TASK DIRECTIONS
Keep the lines exact and the pictures out as you repeat the following listing.

INPUT DATA
>>>>
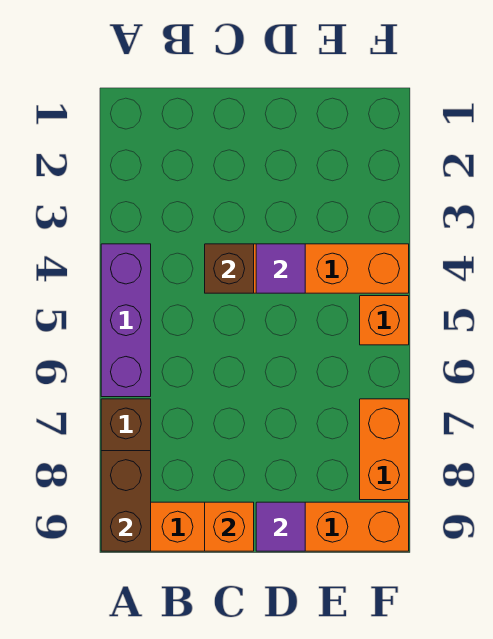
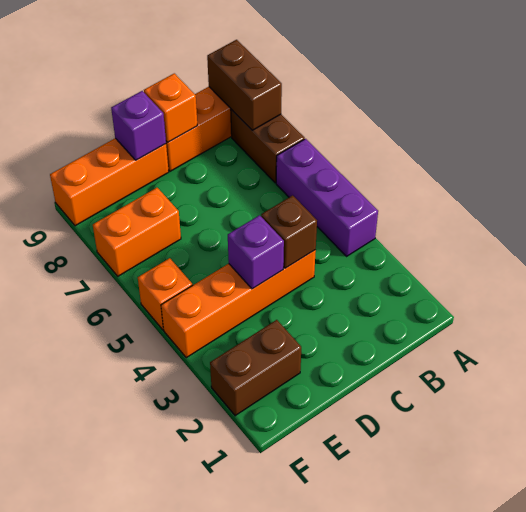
purple tile D4 level 2 -> purple brick D4 level 2
purple tile D9 level 2 -> purple brick D9 level 2
none -> brown brick E2:F2 level 1
orange brick F7:F8 level 1 -> orange brick E7:F7 level 1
<<<<
TASK OUTPUT
purple tile D4 level 2 -> purple brick D4 level 2
purple tile D9 level 2 -> purple brick D9 level 2
none -> brown brick E2:F2 level 1
orange brick F7:F8 level 1 -> orange brick E7:F7 level 1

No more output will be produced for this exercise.